EXERCISE >> Set out exactly, and with nothing added, the line containing "cyan cone F4" and every line after it through the final line of the data.
- Opening Delimiter -
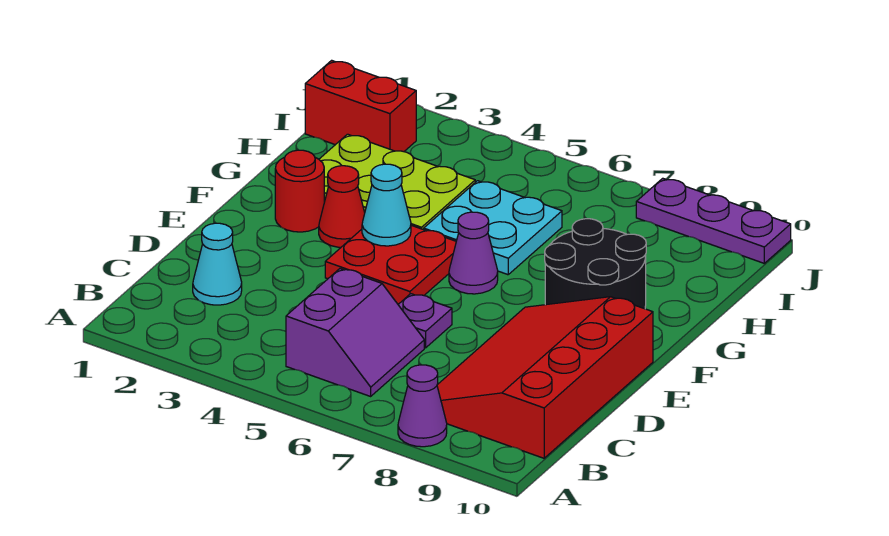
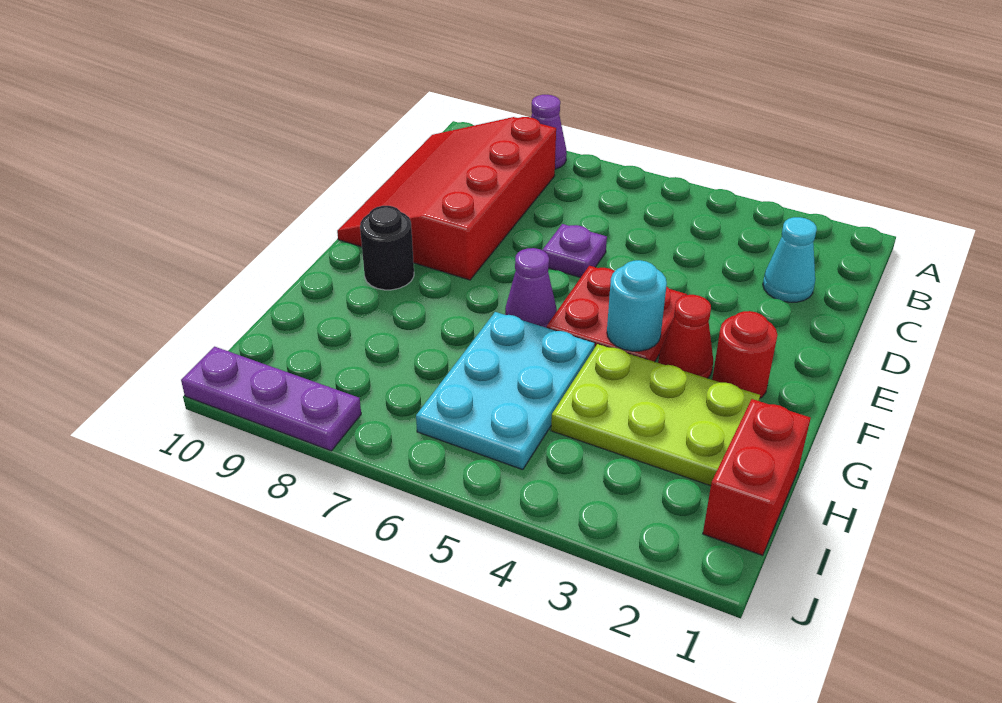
purple slope B5:C6 level 1 top 5 -> none
red slope B8:E10 level 1 top 10 -> red slope B8:E10 level 1 top 8
cyan cone F4 level 2 -> cyan round brick F4 level 2
black round brick F8:G9 level 1 -> black round brick F9 level 1
cyan plate G5:H6 level 1 -> cyan plate G5:I6 level 1
red brick I1:I2 level 1 -> red brick H1:I1 level 1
- Closing Delimiter -
WRITTEN ANSWER >>
cyan cone F4 level 2 -> cyan round brick F4 level 2
black round brick F8:G9 level 1 -> black round brick F9 level 1
cyan plate G5:H6 level 1 -> cyan plate G5:I6 level 1
red brick I1:I2 level 1 -> red brick H1:I1 level 1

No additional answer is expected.